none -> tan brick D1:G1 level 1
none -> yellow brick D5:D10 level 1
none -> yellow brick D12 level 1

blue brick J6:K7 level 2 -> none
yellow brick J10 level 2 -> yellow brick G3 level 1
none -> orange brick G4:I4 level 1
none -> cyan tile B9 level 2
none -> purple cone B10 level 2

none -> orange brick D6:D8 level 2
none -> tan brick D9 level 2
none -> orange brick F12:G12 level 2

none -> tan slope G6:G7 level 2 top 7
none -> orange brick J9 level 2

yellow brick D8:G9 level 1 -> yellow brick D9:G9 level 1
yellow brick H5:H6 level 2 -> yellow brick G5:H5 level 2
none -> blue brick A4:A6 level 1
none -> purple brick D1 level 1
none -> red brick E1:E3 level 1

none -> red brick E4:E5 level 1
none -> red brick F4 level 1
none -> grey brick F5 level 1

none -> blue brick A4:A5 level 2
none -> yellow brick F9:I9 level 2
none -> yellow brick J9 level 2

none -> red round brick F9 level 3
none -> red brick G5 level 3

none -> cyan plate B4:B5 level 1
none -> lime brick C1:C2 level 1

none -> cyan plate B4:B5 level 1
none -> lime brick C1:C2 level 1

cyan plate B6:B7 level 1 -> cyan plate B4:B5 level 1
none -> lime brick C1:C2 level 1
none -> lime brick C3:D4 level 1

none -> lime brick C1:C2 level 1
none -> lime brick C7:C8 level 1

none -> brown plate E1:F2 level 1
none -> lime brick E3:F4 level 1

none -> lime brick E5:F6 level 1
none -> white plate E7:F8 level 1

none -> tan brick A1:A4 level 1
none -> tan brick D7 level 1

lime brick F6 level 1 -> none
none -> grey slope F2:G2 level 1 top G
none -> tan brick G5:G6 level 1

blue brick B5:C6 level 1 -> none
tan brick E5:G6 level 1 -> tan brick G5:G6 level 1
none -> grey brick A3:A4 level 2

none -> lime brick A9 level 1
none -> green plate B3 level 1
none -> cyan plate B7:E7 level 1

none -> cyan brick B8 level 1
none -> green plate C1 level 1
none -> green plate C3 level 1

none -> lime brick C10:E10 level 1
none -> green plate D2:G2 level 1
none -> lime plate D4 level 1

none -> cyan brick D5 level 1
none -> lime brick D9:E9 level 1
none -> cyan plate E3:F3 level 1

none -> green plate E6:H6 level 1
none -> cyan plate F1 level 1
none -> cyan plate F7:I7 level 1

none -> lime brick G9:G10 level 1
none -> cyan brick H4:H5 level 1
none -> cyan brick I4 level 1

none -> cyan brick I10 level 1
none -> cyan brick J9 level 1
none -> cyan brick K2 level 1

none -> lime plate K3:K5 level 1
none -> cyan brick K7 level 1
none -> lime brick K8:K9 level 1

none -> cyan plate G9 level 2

### [Problem to work on]
Send back each record exactly, and include them all.

### [Solution]
none -> tan brick D1:G1 level 1
none -> yellow brick D5:D10 level 1
none -> yellow brick D12 level 1

blue brick J6:K7 level 2 -> none
yellow brick J10 level 2 -> yellow brick G3 level 1
none -> orange brick G4:I4 level 1
none -> cyan tile B9 level 2
none -> purple cone B10 level 2

none -> orange brick D6:D8 level 2
none -> tan brick D9 level 2
none -> orange brick F12:G12 level 2

none -> tan slope G6:G7 level 2 top 7
none -> orange brick J9 level 2

yellow brick D8:G9 level 1 -> yellow brick D9:G9 level 1
yellow brick H5:H6 level 2 -> yellow brick G5:H5 level 2
none -> blue brick A4:A6 level 1
none -> purple brick D1 level 1
none -> red brick E1:E3 level 1

none -> red brick E4:E5 level 1
none -> red brick F4 level 1
none -> grey brick F5 level 1

none -> blue brick A4:A5 level 2
none -> yellow brick F9:I9 level 2
none -> yellow brick J9 level 2

none -> red round brick F9 level 3
none -> red brick G5 level 3

none -> cyan plate B4:B5 level 1
none -> lime brick C1:C2 level 1

none -> cyan plate B4:B5 level 1
none -> lime brick C1:C2 level 1

cyan plate B6:B7 level 1 -> cyan plate B4:B5 level 1
none -> lime brick C1:C2 level 1
none -> lime brick C3:D4 level 1

none -> lime brick C1:C2 level 1
none -> lime brick C7:C8 level 1

none -> brown plate E1:F2 level 1
none -> lime brick E3:F4 level 1

none -> lime brick E5:F6 level 1
none -> white plate E7:F8 level 1

none -> tan brick A1:A4 level 1
none -> tan brick D7 level 1

lime brick F6 level 1 -> none
none -> grey slope F2:G2 level 1 top G
none -> tan brick G5:G6 level 1

blue brick B5:C6 level 1 -> none
tan brick E5:G6 level 1 -> tan brick G5:G6 level 1
none -> grey brick A3:A4 level 2

none -> lime brick A9 level 1
none -> green plate B3 level 1
none -> cyan plate B7:E7 level 1

none -> cyan brick B8 level 1
none -> green plate C1 level 1
none -> green plate C3 level 1

none -> lime brick C10:E10 level 1
none -> green plate D2:G2 level 1
none -> lime plate D4 level 1

none -> cyan brick D5 level 1
none -> lime brick D9:E9 level 1
none -> cyan plate E3:F3 level 1

none -> green plate E6:H6 level 1
none -> cyan plate F1 level 1
none -> cyan plate F7:I7 level 1

none -> lime brick G9:G10 level 1
none -> cyan brick H4:H5 level 1
none -> cyan brick I4 level 1

none -> cyan brick I10 level 1
none -> cyan brick J9 level 1
none -> cyan brick K2 level 1

none -> lime plate K3:K5 level 1
none -> cyan brick K7 level 1
none -> lime brick K8:K9 level 1

none -> cyan plate G9 level 2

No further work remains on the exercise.